(Items from a data source)
»»

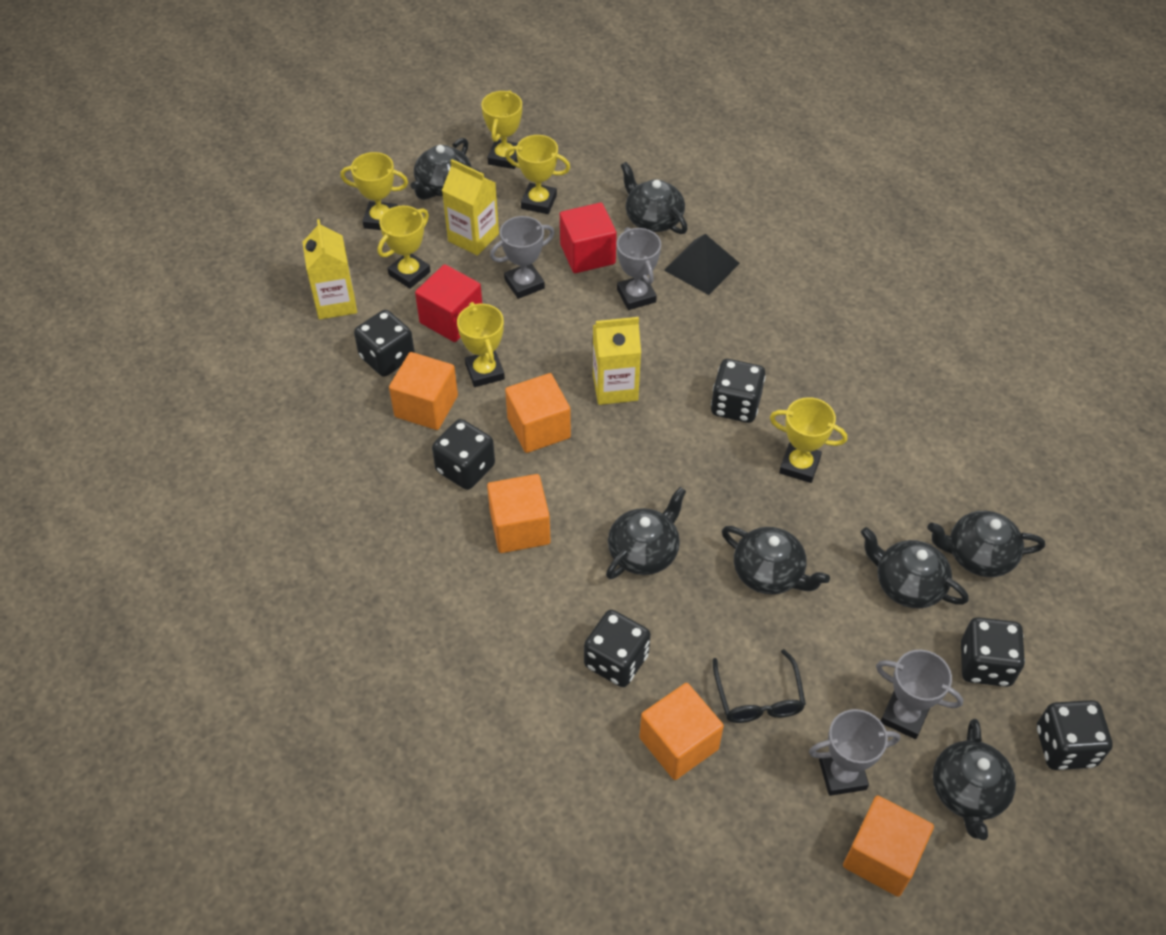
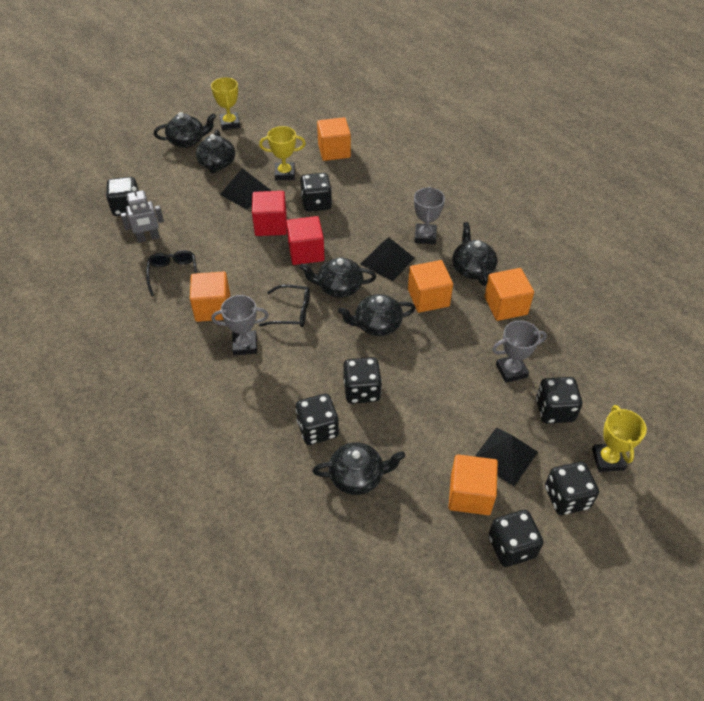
black dice: 6 -> 7
black glasses: 1 -> 2
black pyramid: 1 -> 3
black teapot: 7 -> 6
grey robot: 0 -> 1
grey trophy: 4 -> 3
yellow carton: 3 -> 0
yellow trophy: 6 -> 3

««

**BRIEF:** Extract every line containing the string "black" from the data above.

**REPLY TO THE TASK:**
black dice: 6 -> 7
black glasses: 1 -> 2
black pyramid: 1 -> 3
black teapot: 7 -> 6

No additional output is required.